**YOUR TASK**
Your copy should match the entries exactly, with the pictures left out.

[Object state comparisons]
################

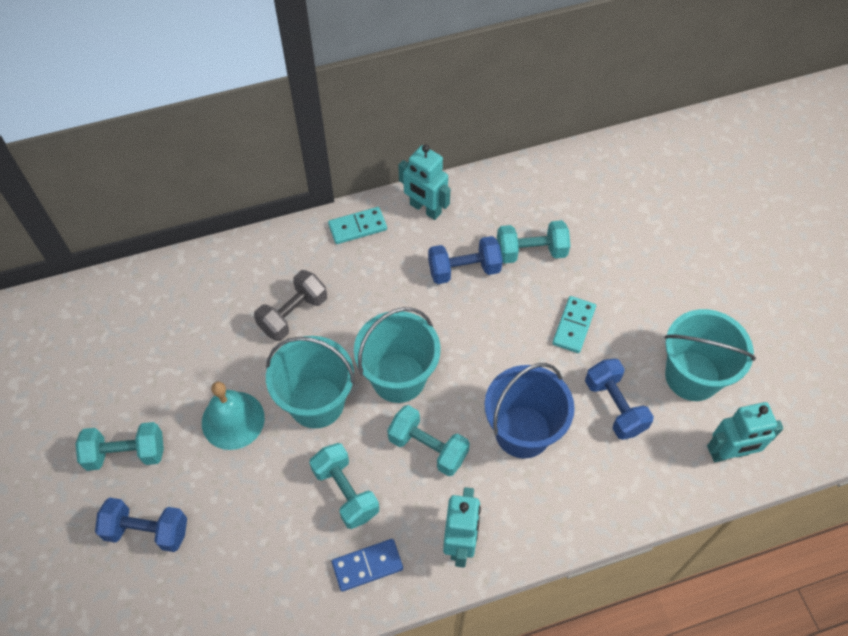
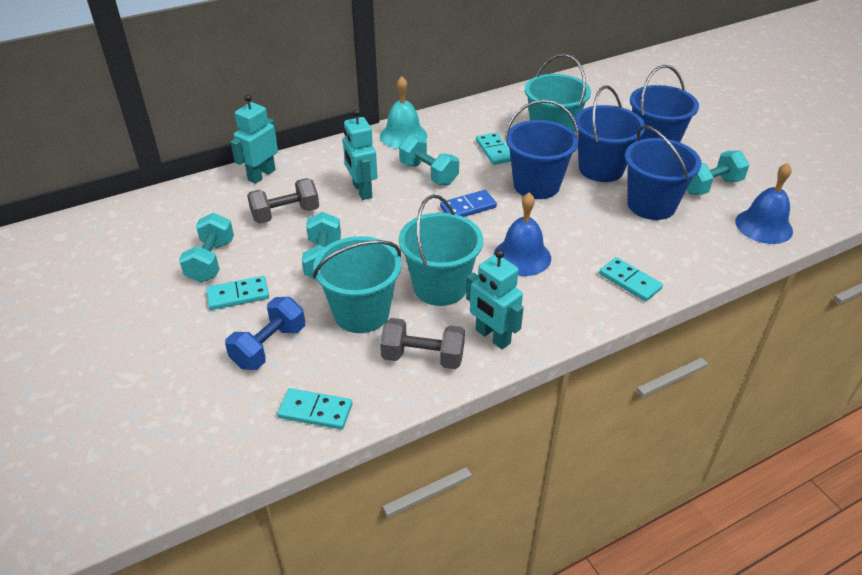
blue bell: 0 -> 2
blue bucket: 1 -> 4
blue dumbbell: 3 -> 1
grey dumbbell: 1 -> 2
turquoise domino: 2 -> 4

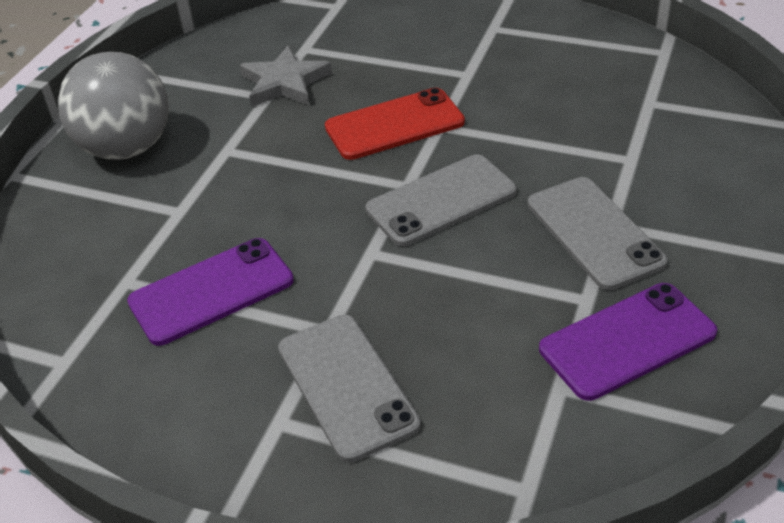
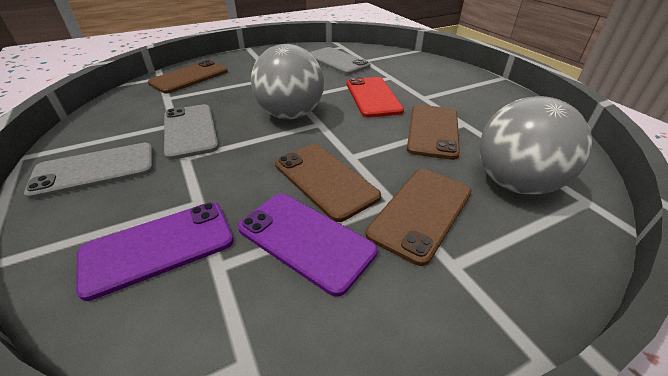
brown phone: 0 -> 4
grey ball: 1 -> 2
grey star: 1 -> 0

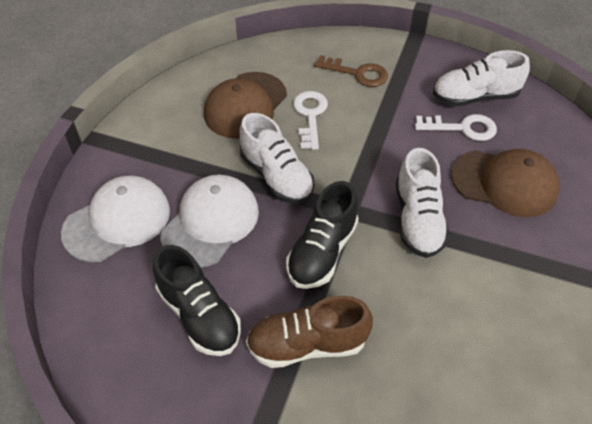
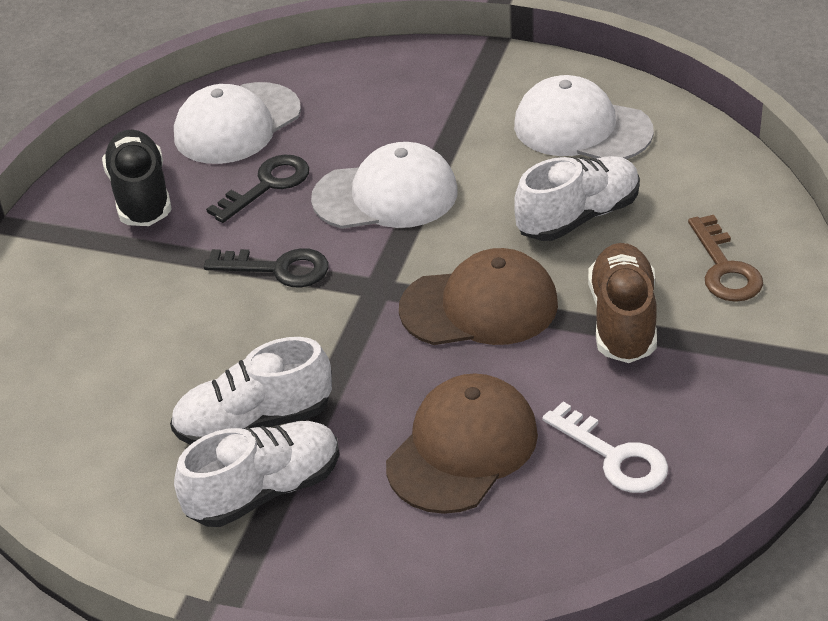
black key: 0 -> 2
black shoe: 2 -> 1
white cap: 2 -> 3
white key: 2 -> 1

################

**YOUR SOLUTION**
blue bell: 0 -> 2
blue bucket: 1 -> 4
blue dumbbell: 3 -> 1
grey dumbbell: 1 -> 2
turquoise domino: 2 -> 4

brown phone: 0 -> 4
grey ball: 1 -> 2
grey star: 1 -> 0

black key: 0 -> 2
black shoe: 2 -> 1
white cap: 2 -> 3
white key: 2 -> 1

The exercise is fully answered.